══ INPUT DATA

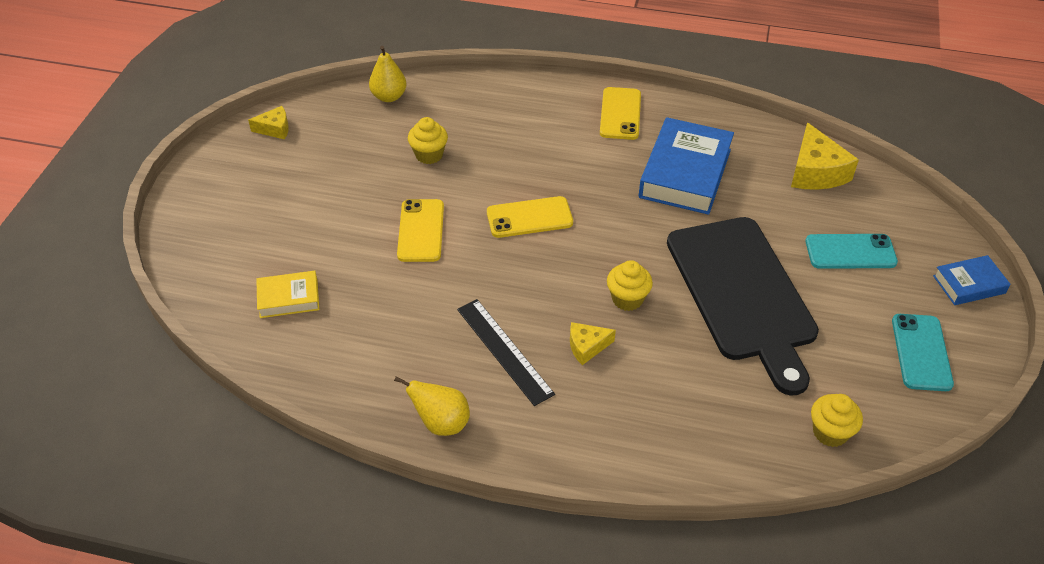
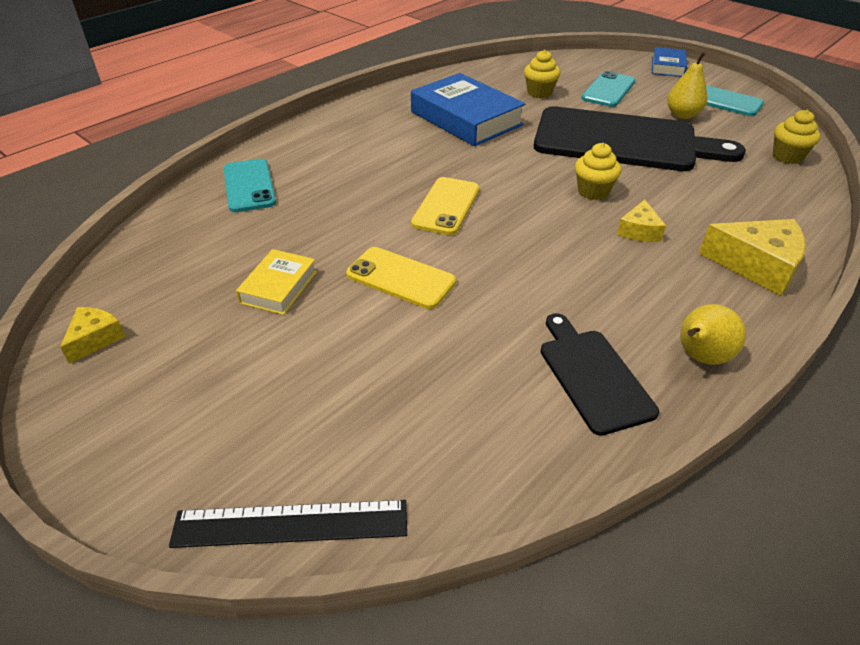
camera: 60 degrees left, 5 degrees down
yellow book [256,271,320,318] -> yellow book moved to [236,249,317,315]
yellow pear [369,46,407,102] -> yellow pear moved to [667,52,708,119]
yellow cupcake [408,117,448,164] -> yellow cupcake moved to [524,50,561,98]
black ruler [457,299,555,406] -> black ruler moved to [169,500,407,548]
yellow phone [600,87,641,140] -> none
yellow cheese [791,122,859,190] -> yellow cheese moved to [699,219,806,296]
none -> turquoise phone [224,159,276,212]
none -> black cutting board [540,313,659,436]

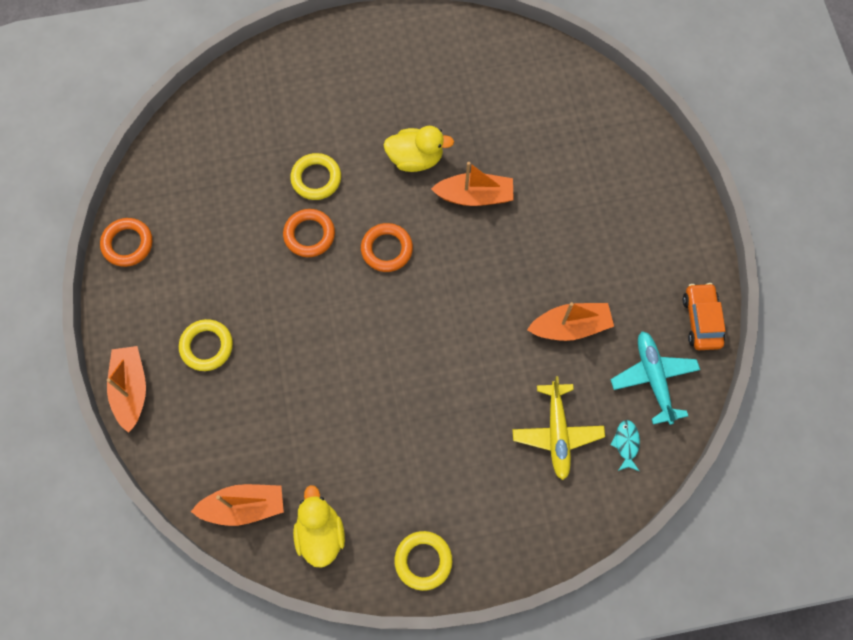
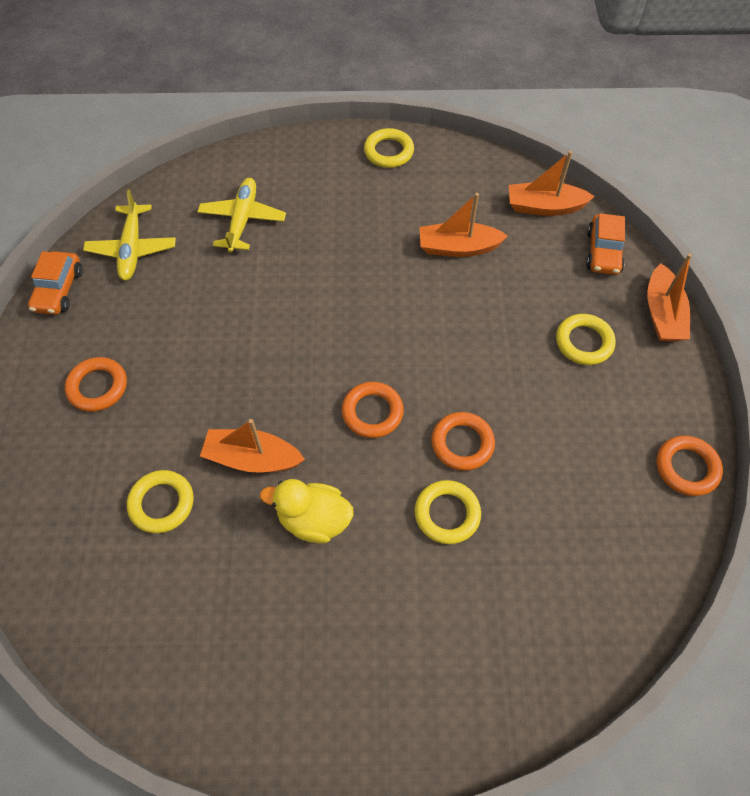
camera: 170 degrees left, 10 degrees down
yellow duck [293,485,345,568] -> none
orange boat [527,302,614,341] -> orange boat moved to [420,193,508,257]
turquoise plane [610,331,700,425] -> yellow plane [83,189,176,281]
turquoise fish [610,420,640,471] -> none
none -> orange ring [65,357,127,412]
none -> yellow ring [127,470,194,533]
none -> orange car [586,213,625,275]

════

_WHAT THIS TASK INVOLVES_
Gather each line in these records that contains the string "down".

_EXPECTED OUTPUT_
camera: 60 degrees left, 5 degrees down
camera: 170 degrees left, 10 degrees down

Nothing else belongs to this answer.